=== Required work ===
Copy every one of the following entries word for word, keeping each line as it stands.

### Supplied records ###

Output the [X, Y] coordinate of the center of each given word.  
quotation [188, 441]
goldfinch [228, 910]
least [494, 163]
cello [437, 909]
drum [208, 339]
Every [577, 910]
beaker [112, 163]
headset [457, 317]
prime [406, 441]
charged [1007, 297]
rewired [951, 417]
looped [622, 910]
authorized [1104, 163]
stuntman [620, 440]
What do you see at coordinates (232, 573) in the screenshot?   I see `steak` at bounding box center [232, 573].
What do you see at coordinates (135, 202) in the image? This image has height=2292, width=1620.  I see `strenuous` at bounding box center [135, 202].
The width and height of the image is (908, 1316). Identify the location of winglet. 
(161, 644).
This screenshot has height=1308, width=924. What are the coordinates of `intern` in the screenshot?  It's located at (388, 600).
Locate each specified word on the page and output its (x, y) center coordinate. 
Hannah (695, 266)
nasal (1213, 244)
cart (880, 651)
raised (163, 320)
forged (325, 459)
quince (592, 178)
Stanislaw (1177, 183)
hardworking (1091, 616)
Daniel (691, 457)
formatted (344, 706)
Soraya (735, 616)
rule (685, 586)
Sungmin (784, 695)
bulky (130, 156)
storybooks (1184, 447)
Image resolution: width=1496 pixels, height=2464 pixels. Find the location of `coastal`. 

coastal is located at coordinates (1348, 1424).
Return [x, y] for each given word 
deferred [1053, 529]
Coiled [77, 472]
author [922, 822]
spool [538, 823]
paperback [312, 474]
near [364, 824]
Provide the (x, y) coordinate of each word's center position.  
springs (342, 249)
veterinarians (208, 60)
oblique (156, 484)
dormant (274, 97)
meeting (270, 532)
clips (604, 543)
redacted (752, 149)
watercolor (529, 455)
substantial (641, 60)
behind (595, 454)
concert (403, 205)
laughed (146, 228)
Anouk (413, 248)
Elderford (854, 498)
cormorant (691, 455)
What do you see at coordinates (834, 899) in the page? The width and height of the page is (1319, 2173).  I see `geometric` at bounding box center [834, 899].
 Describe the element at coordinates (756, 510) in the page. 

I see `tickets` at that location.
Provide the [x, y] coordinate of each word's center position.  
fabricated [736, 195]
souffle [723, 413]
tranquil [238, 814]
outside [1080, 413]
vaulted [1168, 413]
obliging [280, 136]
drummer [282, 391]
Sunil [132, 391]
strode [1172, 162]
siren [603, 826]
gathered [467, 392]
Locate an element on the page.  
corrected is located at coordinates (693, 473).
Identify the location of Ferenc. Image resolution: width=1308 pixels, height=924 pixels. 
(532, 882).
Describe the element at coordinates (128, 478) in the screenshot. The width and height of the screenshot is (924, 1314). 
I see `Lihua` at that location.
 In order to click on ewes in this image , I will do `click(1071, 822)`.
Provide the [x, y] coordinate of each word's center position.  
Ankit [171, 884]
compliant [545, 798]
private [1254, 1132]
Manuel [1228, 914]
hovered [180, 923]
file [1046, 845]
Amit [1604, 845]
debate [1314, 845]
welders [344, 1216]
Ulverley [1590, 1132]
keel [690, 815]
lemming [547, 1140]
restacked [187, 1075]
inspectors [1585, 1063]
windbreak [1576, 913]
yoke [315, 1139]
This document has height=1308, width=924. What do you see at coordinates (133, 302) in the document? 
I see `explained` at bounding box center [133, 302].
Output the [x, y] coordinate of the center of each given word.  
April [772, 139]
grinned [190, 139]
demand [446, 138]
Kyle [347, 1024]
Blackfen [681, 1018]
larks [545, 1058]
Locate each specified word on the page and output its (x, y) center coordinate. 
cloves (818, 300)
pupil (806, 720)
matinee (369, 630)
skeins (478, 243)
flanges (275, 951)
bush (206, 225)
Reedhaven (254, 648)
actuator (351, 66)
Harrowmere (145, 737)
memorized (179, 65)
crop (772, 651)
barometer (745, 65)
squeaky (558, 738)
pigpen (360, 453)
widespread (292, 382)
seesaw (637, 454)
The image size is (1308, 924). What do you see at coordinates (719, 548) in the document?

###

=== Written solution ===
Output the [X, Y] coordinate of the center of each given word.  
quotation [188, 441]
goldfinch [228, 910]
least [494, 163]
cello [437, 909]
drum [208, 339]
Every [577, 910]
beaker [112, 163]
headset [457, 317]
prime [406, 441]
charged [1007, 297]
rewired [951, 417]
looped [622, 910]
authorized [1104, 163]
stuntman [620, 440]
What do you see at coordinates (232, 573) in the screenshot?   I see `steak` at bounding box center [232, 573].
What do you see at coordinates (135, 202) in the image? This image has height=2292, width=1620.  I see `strenuous` at bounding box center [135, 202].
The width and height of the image is (908, 1316). Identify the location of winglet. 
(161, 644).
This screenshot has height=1308, width=924. What are the coordinates of `intern` in the screenshot?  It's located at (388, 600).
Locate each specified word on the page and output its (x, y) center coordinate. 
Hannah (695, 266)
nasal (1213, 244)
cart (880, 651)
raised (163, 320)
forged (325, 459)
quince (592, 178)
Stanislaw (1177, 183)
hardworking (1091, 616)
Daniel (691, 457)
formatted (344, 706)
Soraya (735, 616)
rule (685, 586)
Sungmin (784, 695)
bulky (130, 156)
storybooks (1184, 447)
Image resolution: width=1496 pixels, height=2464 pixels. Find the location of `coastal`. 

coastal is located at coordinates (1348, 1424).
Return [x, y] for each given word 
deferred [1053, 529]
Coiled [77, 472]
author [922, 822]
spool [538, 823]
paperback [312, 474]
near [364, 824]
Provide the (x, y) coordinate of each word's center position.  
springs (342, 249)
veterinarians (208, 60)
oblique (156, 484)
dormant (274, 97)
meeting (270, 532)
clips (604, 543)
redacted (752, 149)
watercolor (529, 455)
substantial (641, 60)
behind (595, 454)
concert (403, 205)
laughed (146, 228)
Anouk (413, 248)
Elderford (854, 498)
cormorant (691, 455)
What do you see at coordinates (834, 899) in the page? The width and height of the page is (1319, 2173).  I see `geometric` at bounding box center [834, 899].
 Describe the element at coordinates (756, 510) in the page. 

I see `tickets` at that location.
Provide the [x, y] coordinate of each word's center position.  
fabricated [736, 195]
souffle [723, 413]
tranquil [238, 814]
outside [1080, 413]
vaulted [1168, 413]
obliging [280, 136]
drummer [282, 391]
Sunil [132, 391]
strode [1172, 162]
siren [603, 826]
gathered [467, 392]
Locate an element on the page.  
corrected is located at coordinates (693, 473).
Identify the location of Ferenc. Image resolution: width=1308 pixels, height=924 pixels. 
(532, 882).
Describe the element at coordinates (128, 478) in the screenshot. The width and height of the screenshot is (924, 1314). 
I see `Lihua` at that location.
 In order to click on ewes in this image , I will do `click(1071, 822)`.
Provide the [x, y] coordinate of each word's center position.  
Ankit [171, 884]
compliant [545, 798]
private [1254, 1132]
Manuel [1228, 914]
hovered [180, 923]
file [1046, 845]
Amit [1604, 845]
debate [1314, 845]
welders [344, 1216]
Ulverley [1590, 1132]
keel [690, 815]
lemming [547, 1140]
restacked [187, 1075]
inspectors [1585, 1063]
windbreak [1576, 913]
yoke [315, 1139]
This document has height=1308, width=924. What do you see at coordinates (133, 302) in the document? 
I see `explained` at bounding box center [133, 302].
Output the [x, y] coordinate of the center of each given word.  
April [772, 139]
grinned [190, 139]
demand [446, 138]
Kyle [347, 1024]
Blackfen [681, 1018]
larks [545, 1058]
Locate each specified word on the page and output its (x, y) center coordinate. 
cloves (818, 300)
pupil (806, 720)
matinee (369, 630)
skeins (478, 243)
flanges (275, 951)
bush (206, 225)
Reedhaven (254, 648)
actuator (351, 66)
Harrowmere (145, 737)
memorized (179, 65)
crop (772, 651)
barometer (745, 65)
squeaky (558, 738)
pigpen (360, 453)
widespread (292, 382)
seesaw (637, 454)
The image size is (1308, 924). What do you see at coordinates (719, 548) in the document?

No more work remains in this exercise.